Exercise aim: In the records below, repeat the lines from the one with "brown rectangle: moved 5 px left, 1 px up" to the one with "pink rectangle: moved 4 px right", both included, leaving out the pictures.

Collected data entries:
(begin)
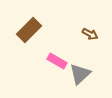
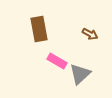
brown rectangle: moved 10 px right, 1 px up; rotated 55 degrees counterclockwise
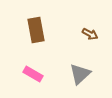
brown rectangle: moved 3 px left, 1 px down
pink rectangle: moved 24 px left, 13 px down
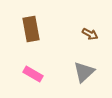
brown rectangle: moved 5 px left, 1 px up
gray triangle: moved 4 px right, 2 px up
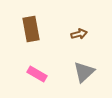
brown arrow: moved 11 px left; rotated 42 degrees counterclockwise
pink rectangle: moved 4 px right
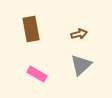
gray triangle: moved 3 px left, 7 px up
(end)
(begin)
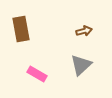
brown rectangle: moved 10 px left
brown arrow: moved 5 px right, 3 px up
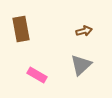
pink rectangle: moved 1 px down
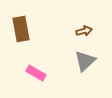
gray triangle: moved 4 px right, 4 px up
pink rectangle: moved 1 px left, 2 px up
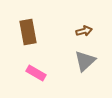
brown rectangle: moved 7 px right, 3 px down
(end)
Exercise output:
brown rectangle: moved 5 px left, 1 px up
gray triangle: moved 4 px right, 2 px up
brown arrow: moved 11 px left; rotated 42 degrees counterclockwise
pink rectangle: moved 4 px right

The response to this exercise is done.